Required task => From the rows below, gather and copy out every line that contains the string "kern". Case counts.

Material shown =>
########
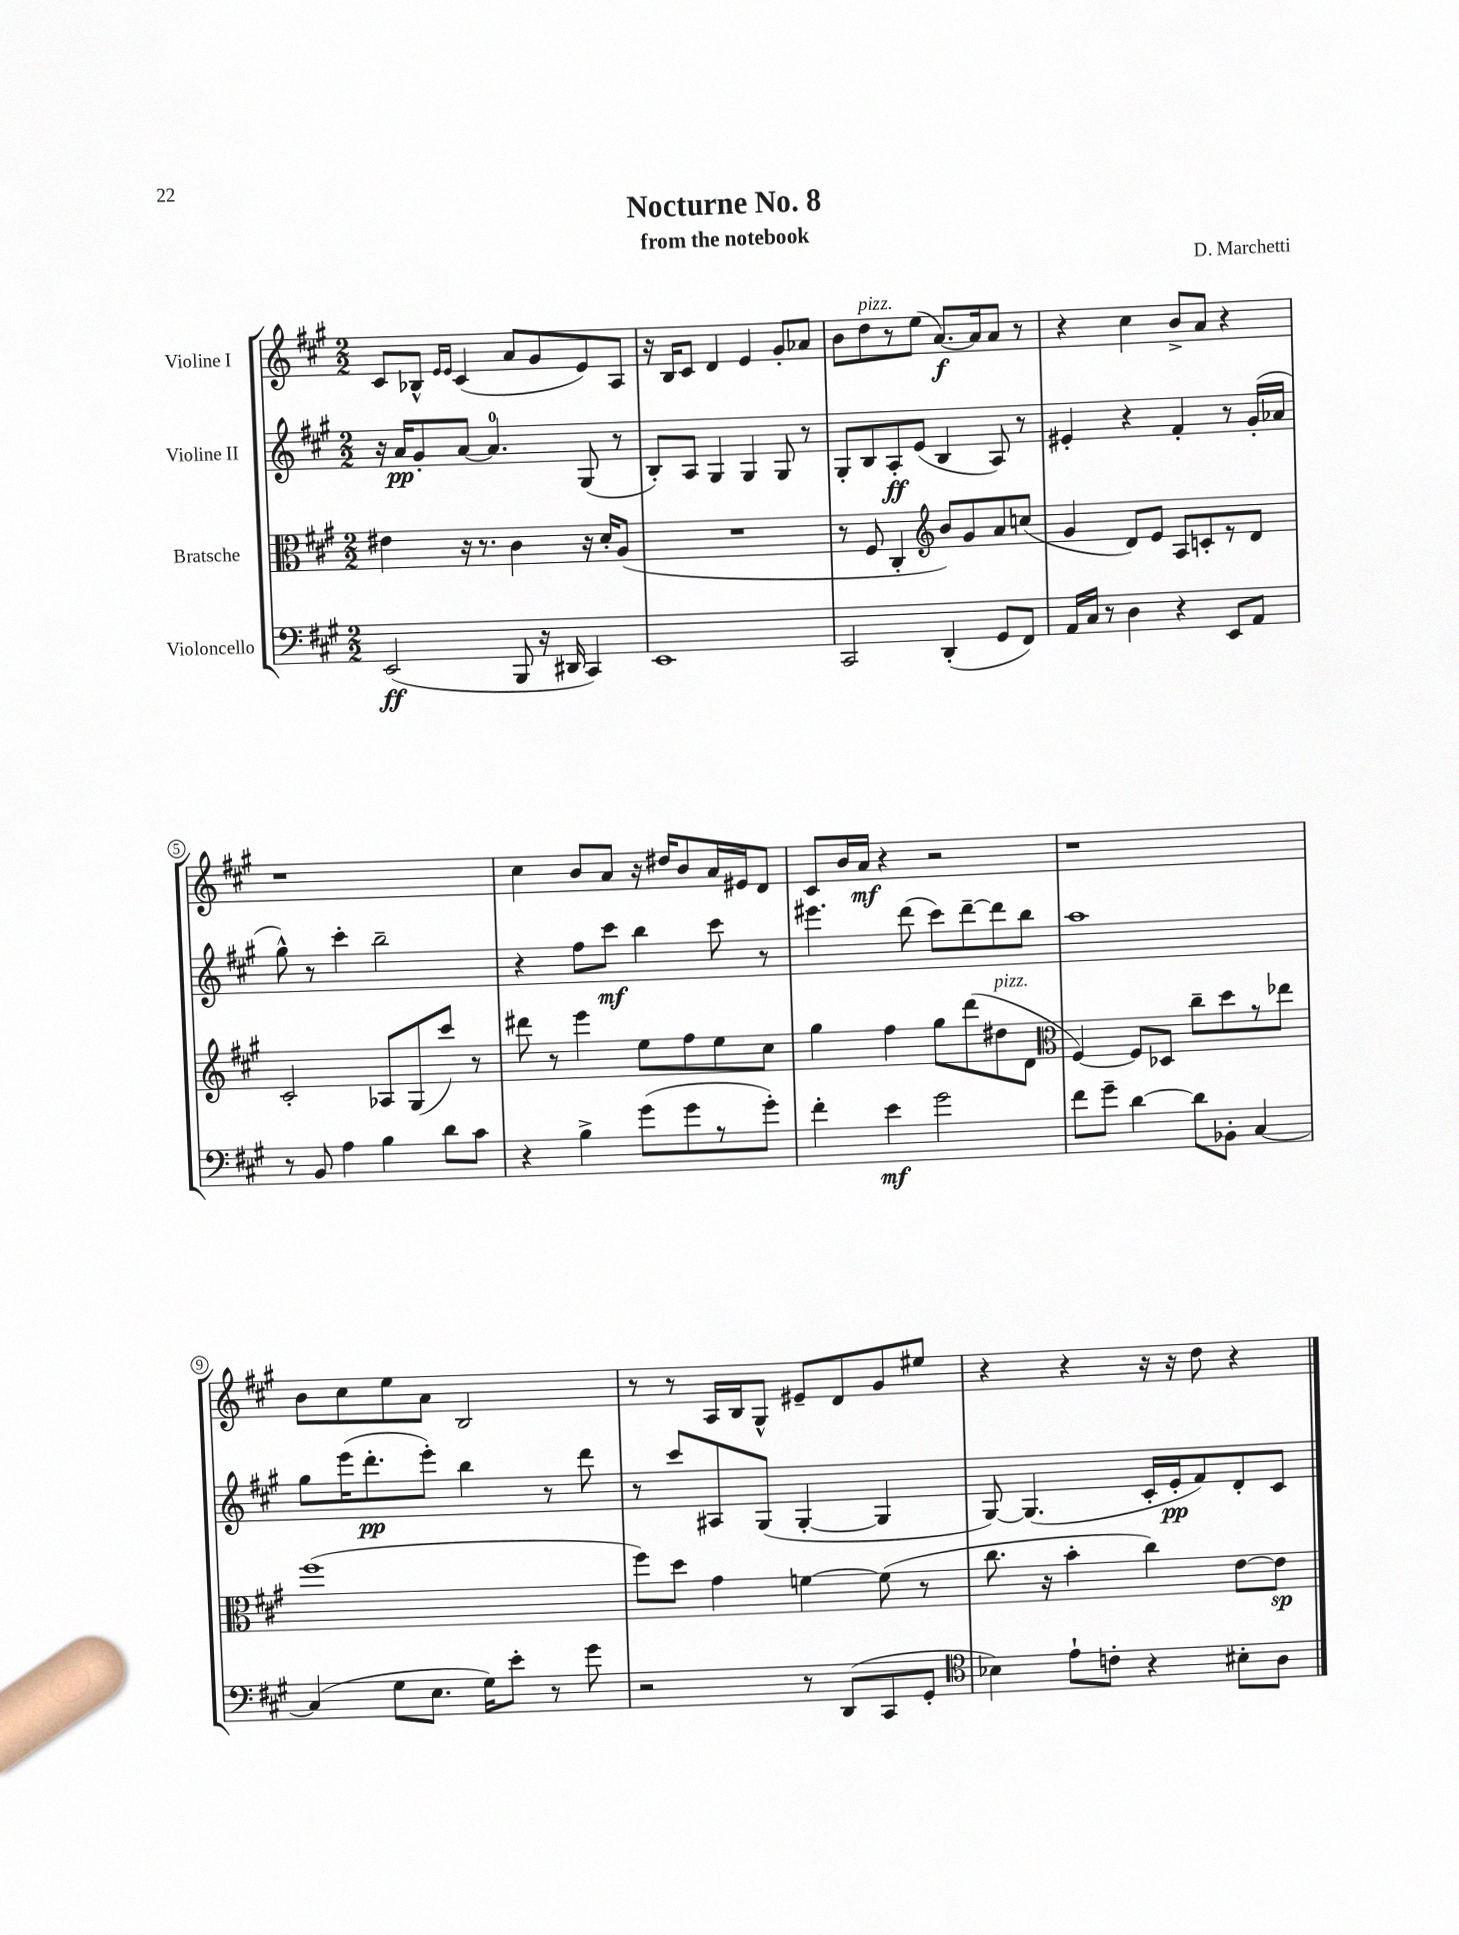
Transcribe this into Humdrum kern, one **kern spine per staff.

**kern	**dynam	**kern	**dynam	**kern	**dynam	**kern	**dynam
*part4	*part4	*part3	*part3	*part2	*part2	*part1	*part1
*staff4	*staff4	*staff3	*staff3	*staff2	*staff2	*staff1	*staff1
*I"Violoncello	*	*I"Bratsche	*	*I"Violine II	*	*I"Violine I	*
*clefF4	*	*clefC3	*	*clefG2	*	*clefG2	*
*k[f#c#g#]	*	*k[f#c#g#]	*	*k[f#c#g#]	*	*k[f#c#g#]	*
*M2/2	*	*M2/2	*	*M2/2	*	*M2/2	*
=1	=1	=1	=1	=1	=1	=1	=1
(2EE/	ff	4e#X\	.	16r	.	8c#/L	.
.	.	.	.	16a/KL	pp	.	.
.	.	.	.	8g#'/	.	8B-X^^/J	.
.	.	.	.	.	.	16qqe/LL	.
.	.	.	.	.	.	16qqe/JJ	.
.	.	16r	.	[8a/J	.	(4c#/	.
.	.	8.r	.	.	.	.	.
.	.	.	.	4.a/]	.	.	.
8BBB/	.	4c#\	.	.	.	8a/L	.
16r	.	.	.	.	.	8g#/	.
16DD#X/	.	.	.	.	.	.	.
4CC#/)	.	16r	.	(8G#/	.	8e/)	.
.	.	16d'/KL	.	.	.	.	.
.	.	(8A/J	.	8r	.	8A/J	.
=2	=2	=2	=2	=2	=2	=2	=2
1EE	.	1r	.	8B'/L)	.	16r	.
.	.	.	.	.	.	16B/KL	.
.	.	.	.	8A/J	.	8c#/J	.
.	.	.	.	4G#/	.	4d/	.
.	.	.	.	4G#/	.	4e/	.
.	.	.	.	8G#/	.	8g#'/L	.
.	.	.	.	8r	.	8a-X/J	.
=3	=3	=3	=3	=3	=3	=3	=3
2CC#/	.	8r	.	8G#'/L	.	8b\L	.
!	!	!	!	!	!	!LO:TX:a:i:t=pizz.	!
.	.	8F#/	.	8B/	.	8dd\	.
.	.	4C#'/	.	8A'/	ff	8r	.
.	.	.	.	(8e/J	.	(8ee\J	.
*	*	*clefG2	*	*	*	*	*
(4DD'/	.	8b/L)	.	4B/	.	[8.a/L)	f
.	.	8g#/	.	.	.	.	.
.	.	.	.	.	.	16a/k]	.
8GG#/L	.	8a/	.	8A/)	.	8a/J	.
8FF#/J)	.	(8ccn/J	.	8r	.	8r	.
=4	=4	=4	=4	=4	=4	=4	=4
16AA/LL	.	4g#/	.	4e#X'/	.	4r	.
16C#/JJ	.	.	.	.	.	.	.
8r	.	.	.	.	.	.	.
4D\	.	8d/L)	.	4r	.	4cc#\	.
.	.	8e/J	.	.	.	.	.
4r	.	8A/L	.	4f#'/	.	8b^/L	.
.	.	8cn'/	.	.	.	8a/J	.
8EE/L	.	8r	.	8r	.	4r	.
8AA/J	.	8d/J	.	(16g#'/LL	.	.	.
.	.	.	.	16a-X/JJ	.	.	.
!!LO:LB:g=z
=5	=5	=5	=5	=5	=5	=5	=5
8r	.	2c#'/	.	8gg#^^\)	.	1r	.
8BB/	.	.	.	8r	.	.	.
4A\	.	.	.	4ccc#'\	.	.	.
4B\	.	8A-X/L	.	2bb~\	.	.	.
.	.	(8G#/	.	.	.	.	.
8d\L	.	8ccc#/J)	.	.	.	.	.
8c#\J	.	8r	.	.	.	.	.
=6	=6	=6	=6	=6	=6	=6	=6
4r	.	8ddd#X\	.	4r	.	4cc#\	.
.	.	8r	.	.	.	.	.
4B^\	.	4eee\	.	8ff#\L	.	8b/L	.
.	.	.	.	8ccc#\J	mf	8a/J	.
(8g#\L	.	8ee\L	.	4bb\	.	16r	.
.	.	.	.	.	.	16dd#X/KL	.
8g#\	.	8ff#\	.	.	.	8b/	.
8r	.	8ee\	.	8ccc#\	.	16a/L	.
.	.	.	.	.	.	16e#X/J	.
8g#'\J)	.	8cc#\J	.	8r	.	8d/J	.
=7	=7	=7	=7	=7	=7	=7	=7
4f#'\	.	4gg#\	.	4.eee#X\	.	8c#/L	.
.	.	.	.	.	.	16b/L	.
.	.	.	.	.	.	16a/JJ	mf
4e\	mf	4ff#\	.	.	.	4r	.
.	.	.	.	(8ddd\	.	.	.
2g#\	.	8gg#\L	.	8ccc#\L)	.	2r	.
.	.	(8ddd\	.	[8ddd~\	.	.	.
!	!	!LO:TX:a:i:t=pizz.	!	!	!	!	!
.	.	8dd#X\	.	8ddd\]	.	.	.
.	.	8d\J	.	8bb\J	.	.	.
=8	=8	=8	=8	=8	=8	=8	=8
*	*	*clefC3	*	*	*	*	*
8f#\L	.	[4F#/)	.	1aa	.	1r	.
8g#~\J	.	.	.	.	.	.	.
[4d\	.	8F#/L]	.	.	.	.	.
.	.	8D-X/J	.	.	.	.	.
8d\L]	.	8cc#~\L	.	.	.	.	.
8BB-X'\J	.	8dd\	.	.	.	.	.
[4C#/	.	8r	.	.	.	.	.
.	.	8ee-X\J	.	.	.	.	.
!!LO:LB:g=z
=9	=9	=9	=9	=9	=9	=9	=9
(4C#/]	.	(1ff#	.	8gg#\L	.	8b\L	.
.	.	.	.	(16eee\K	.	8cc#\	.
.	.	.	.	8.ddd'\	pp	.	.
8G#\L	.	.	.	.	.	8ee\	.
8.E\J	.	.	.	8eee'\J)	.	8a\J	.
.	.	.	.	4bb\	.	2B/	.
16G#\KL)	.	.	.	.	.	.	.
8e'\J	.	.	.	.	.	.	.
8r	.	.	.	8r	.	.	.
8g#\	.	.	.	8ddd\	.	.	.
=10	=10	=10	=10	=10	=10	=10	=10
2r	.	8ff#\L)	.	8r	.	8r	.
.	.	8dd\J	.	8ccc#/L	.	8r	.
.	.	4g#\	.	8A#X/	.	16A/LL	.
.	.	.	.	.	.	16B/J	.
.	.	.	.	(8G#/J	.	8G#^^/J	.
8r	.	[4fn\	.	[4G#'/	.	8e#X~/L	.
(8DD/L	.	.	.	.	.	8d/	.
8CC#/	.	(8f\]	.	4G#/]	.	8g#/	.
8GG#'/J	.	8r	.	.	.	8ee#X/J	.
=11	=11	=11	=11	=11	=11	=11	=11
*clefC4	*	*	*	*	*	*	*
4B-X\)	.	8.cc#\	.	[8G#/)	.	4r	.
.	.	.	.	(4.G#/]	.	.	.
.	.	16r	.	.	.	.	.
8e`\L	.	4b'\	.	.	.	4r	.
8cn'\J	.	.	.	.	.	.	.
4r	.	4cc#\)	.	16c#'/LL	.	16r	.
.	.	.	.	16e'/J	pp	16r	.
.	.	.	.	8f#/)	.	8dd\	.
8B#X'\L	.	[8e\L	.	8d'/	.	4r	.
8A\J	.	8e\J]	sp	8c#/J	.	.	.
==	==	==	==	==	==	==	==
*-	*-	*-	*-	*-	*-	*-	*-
########
Correct output =>
Transcribe this into Humdrum kern, one **kern spine per staff.
**kern	**dynam	**kern	**dynam	**kern	**dynam	**kern	**dynam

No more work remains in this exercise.